> Required action
Output each of the entries exactly, skipping every picture they contain.

── The data ──

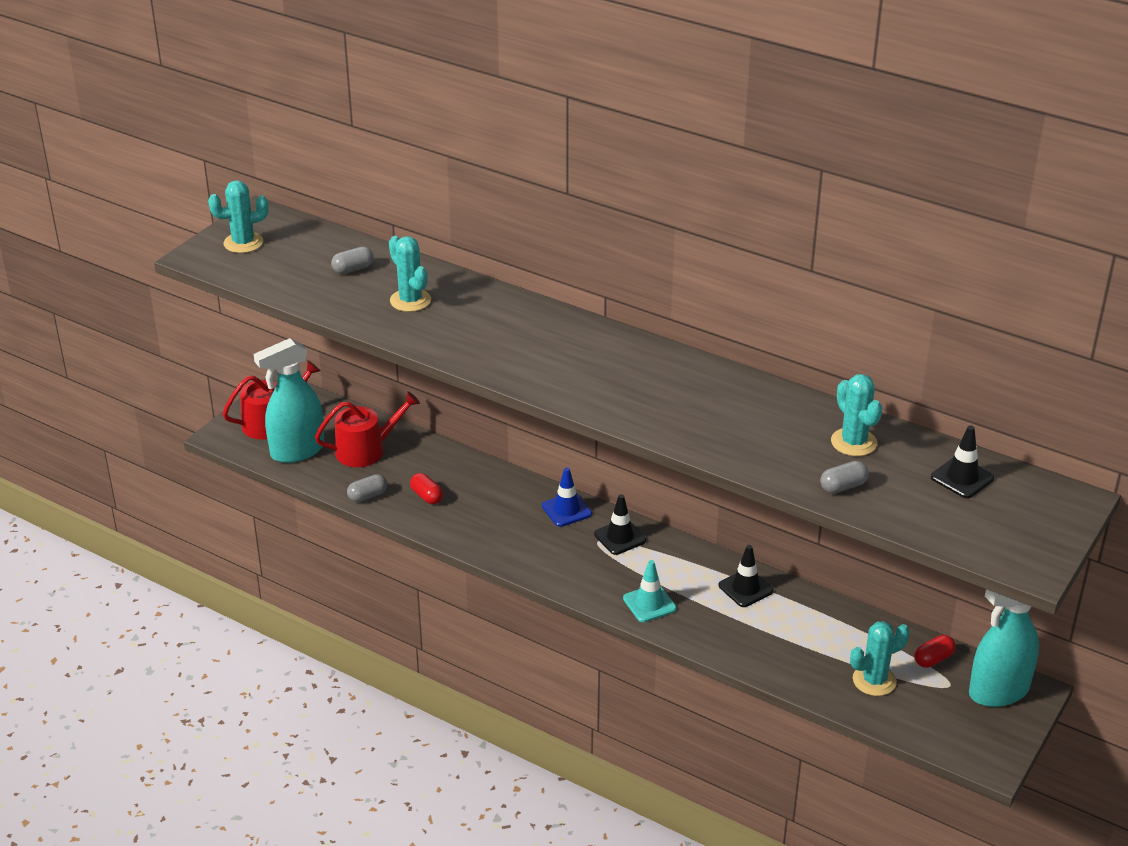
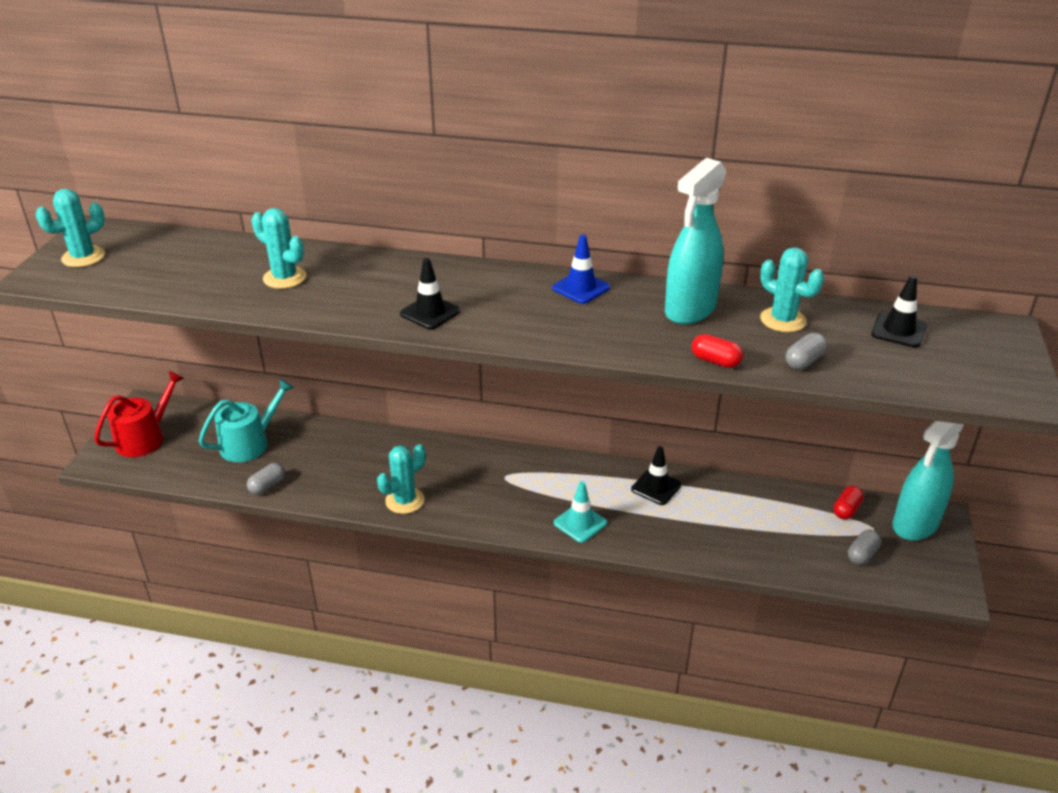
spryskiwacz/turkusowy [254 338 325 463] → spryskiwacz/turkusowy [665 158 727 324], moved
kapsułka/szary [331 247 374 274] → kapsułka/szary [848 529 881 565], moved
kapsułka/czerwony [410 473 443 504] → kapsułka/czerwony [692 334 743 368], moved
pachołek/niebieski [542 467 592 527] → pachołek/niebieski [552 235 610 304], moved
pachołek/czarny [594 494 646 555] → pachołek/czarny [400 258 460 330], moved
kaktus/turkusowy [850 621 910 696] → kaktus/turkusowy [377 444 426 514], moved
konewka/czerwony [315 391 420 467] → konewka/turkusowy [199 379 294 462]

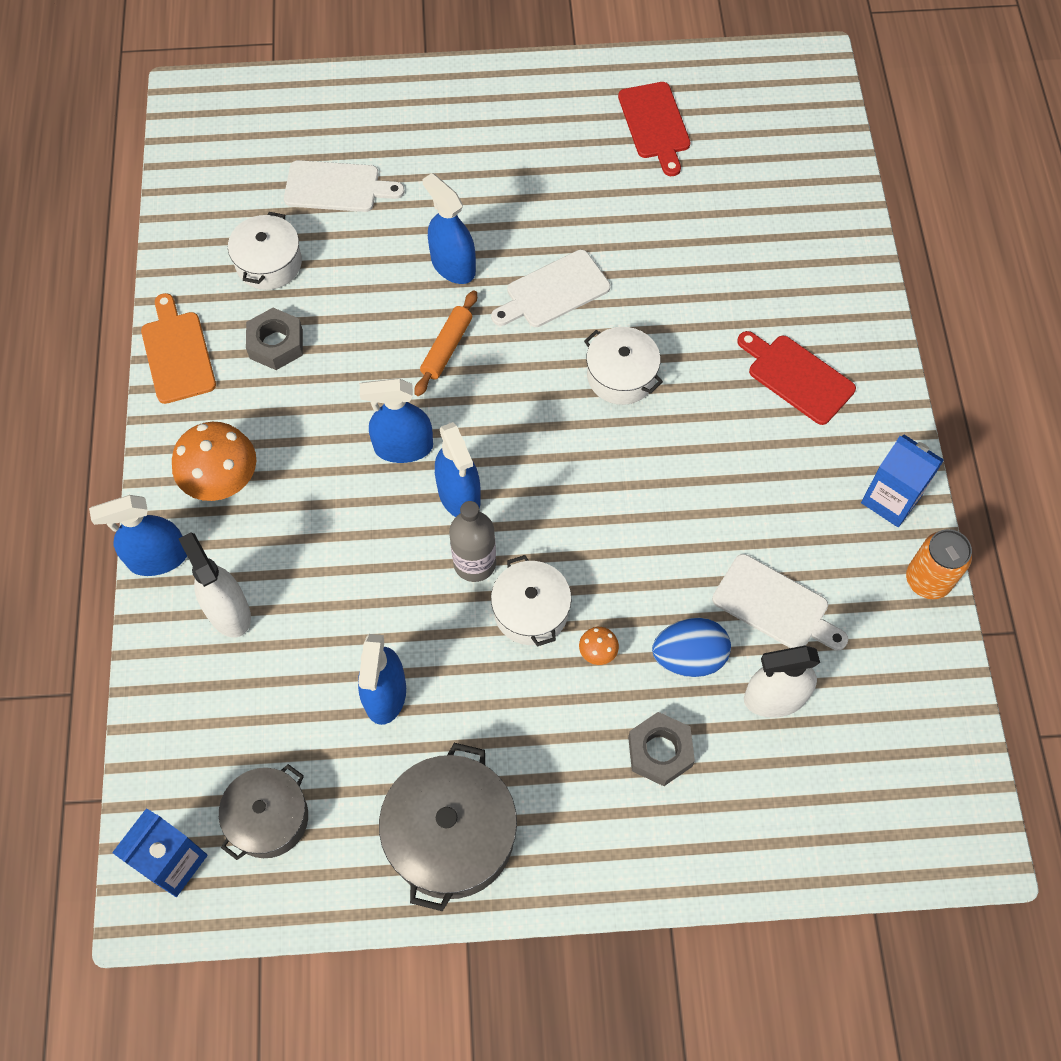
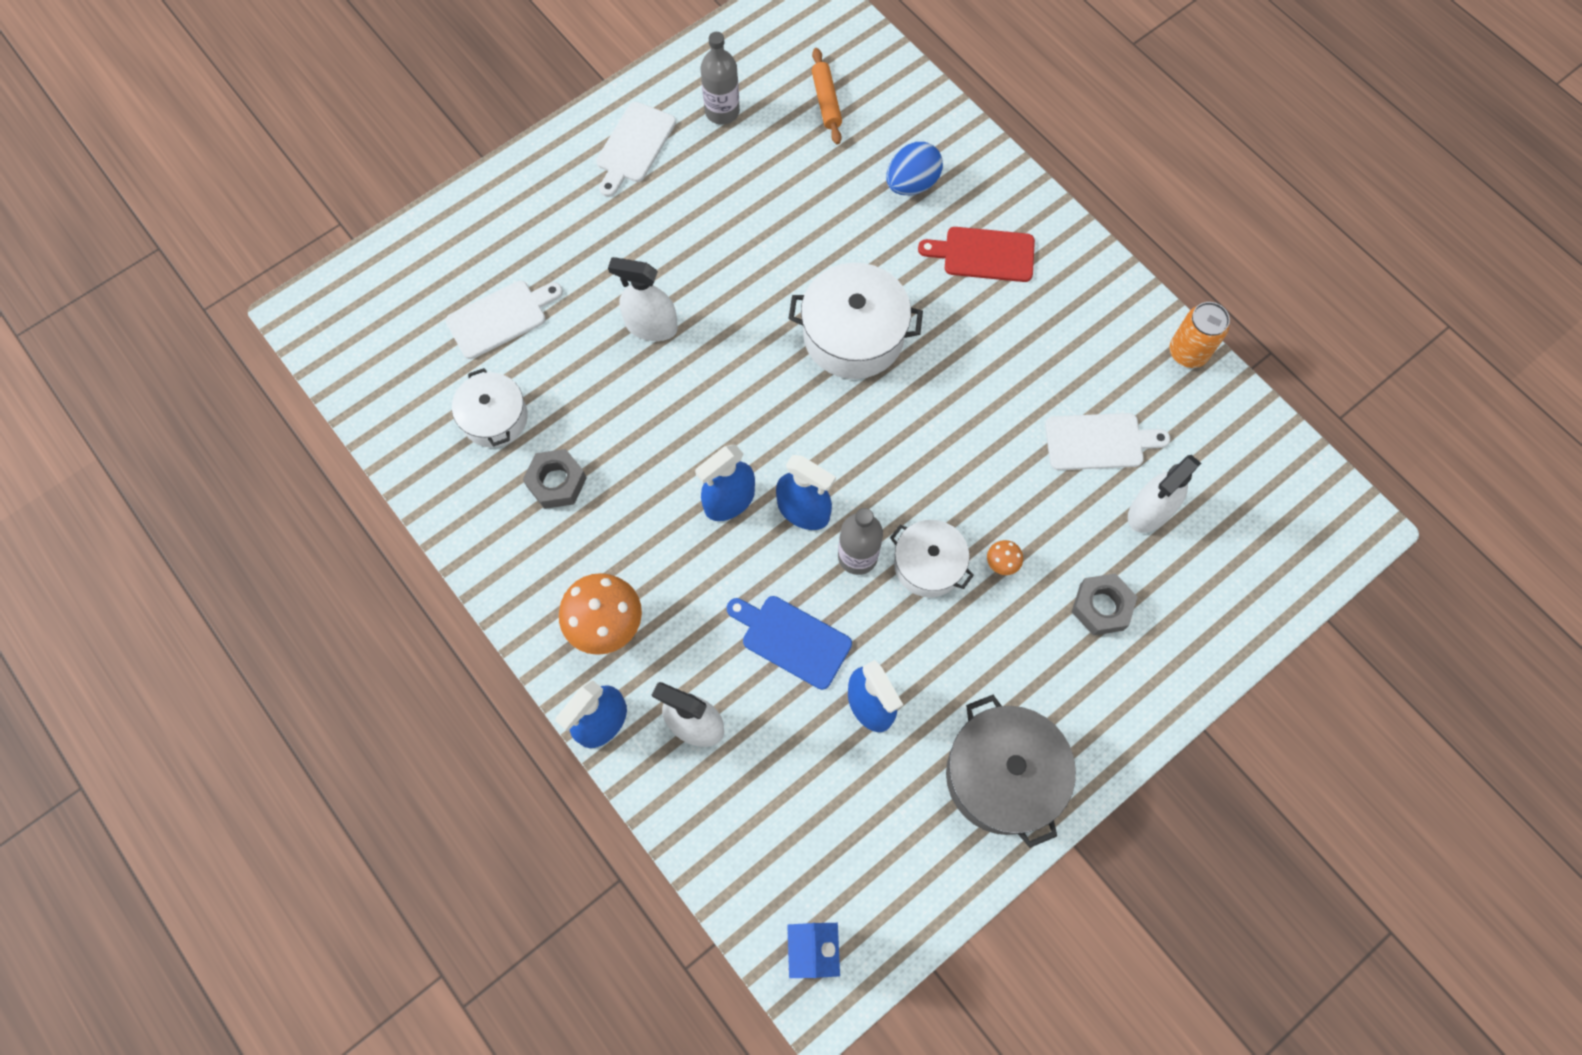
deska do krojenia/pomarańczowy [141 293 216 404] → -
garnek/szary [219 764 308 860] → -
karton mleka/niebieski [861 435 944 527] → -
- → deska do krojenia/niebieski [727 596 852 690]
wałek do ciasta/pomarańczowy [415 290 477 396] → wałek do ciasta/pomarańczowy [811 48 842 145], moved
deska do krojenia/biały [491 250 610 327] → deska do krojenia/biały [596 102 676 197], moved
jajko/niebieski [652 618 731 677] → jajko/niebieski [886 142 943 195], moved
deska do krojenia/czerwony [618 82 690 176] → butelka/szary [701 32 740 125]
spryskiwacz/niebieski [422 173 476 284] → spryskiwacz/biały [608 257 678 341]
garnek/biały [584 327 663 405] → garnek/biały [788 263 923 379], x1.57

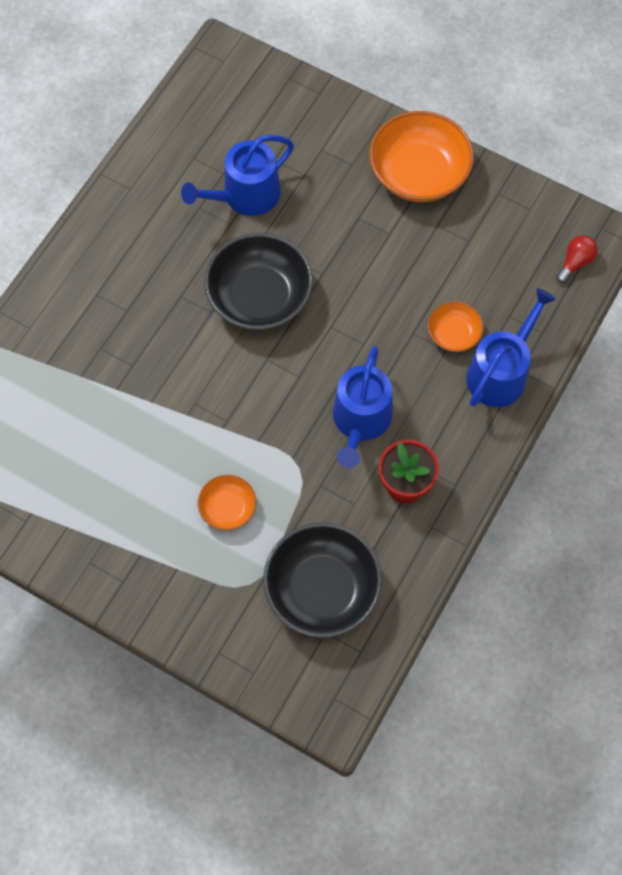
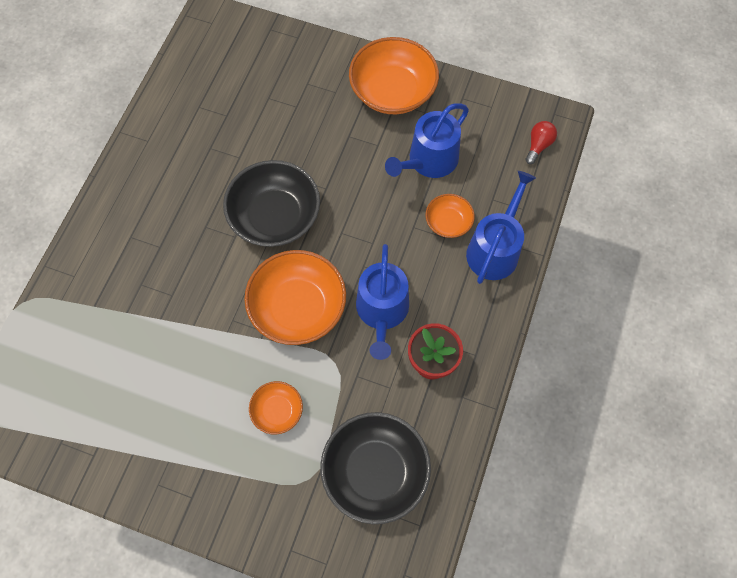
- → miska/pomarańczowy [244 250 346 345]
konewka/niebieski [181 135 294 216] → konewka/niebieski [385 103 469 178], moved

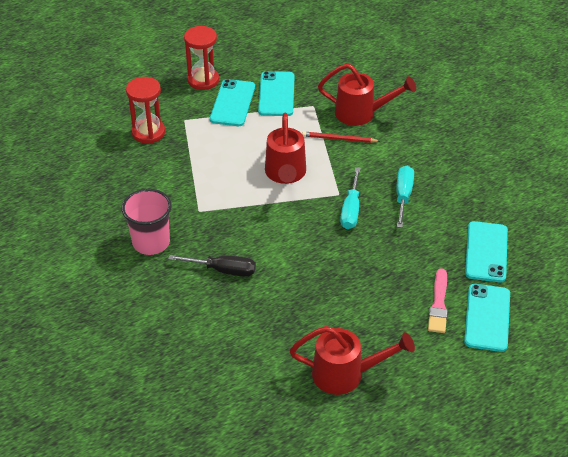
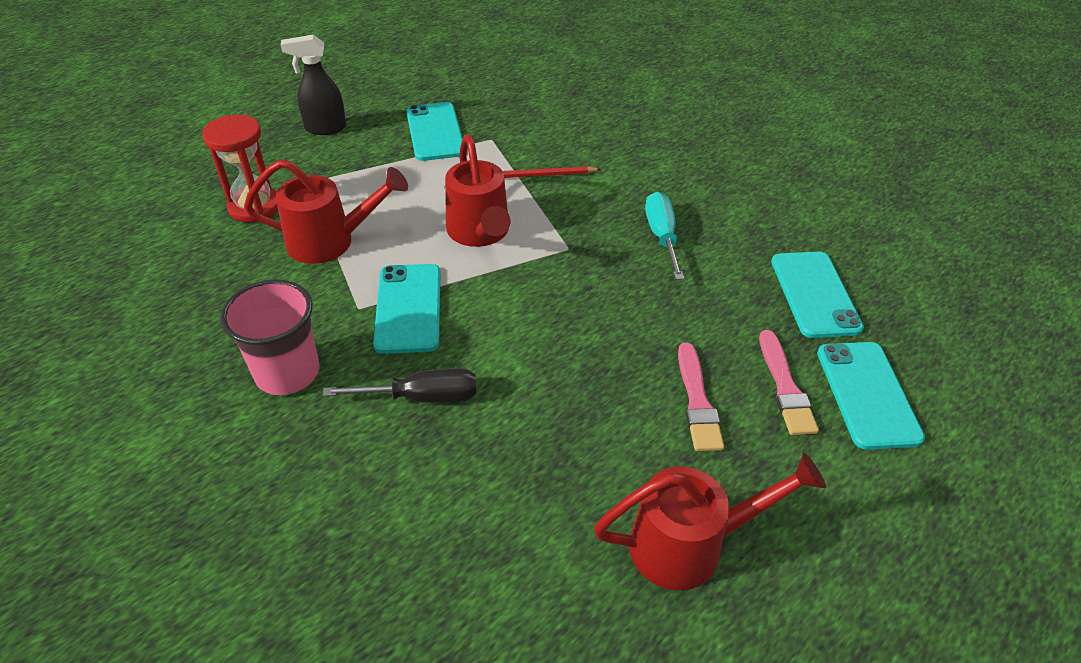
śrubokręt/turkusowy [340 167 361 229] → -
- → pędzel/różowy [678 343 724 451]
telefon/turkusowy [210 79 255 126] → telefon/turkusowy [373 264 440 354], moved
konewka/czerwony [318 64 416 126] → konewka/czerwony [244 159 408 264], moved
klepsydra/czerwony [184 26 219 90] → spryskiwacz/czarny [281 35 346 135]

───

> Solution to the exercise
spryskiwacz/turkusowy [254 338 325 463] → spryskiwacz/turkusowy [665 158 727 324], moved
kapsułka/szary [331 247 374 274] → kapsułka/szary [848 529 881 565], moved
kapsułka/czerwony [410 473 443 504] → kapsułka/czerwony [692 334 743 368], moved
pachołek/niebieski [542 467 592 527] → pachołek/niebieski [552 235 610 304], moved
pachołek/czarny [594 494 646 555] → pachołek/czarny [400 258 460 330], moved
kaktus/turkusowy [850 621 910 696] → kaktus/turkusowy [377 444 426 514], moved
konewka/czerwony [315 391 420 467] → konewka/turkusowy [199 379 294 462]

deska do krojenia/pomarańczowy [141 293 216 404] → -
garnek/szary [219 764 308 860] → -
karton mleka/niebieski [861 435 944 527] → -
- → deska do krojenia/niebieski [727 596 852 690]
wałek do ciasta/pomarańczowy [415 290 477 396] → wałek do ciasta/pomarańczowy [811 48 842 145], moved
deska do krojenia/biały [491 250 610 327] → deska do krojenia/biały [596 102 676 197], moved
jajko/niebieski [652 618 731 677] → jajko/niebieski [886 142 943 195], moved
deska do krojenia/czerwony [618 82 690 176] → butelka/szary [701 32 740 125]
spryskiwacz/niebieski [422 173 476 284] → spryskiwacz/biały [608 257 678 341]
garnek/biały [584 327 663 405] → garnek/biały [788 263 923 379], x1.57

- → miska/pomarańczowy [244 250 346 345]
konewka/niebieski [181 135 294 216] → konewka/niebieski [385 103 469 178], moved

śrubokręt/turkusowy [340 167 361 229] → -
- → pędzel/różowy [678 343 724 451]
telefon/turkusowy [210 79 255 126] → telefon/turkusowy [373 264 440 354], moved
konewka/czerwony [318 64 416 126] → konewka/czerwony [244 159 408 264], moved
klepsydra/czerwony [184 26 219 90] → spryskiwacz/czarny [281 35 346 135]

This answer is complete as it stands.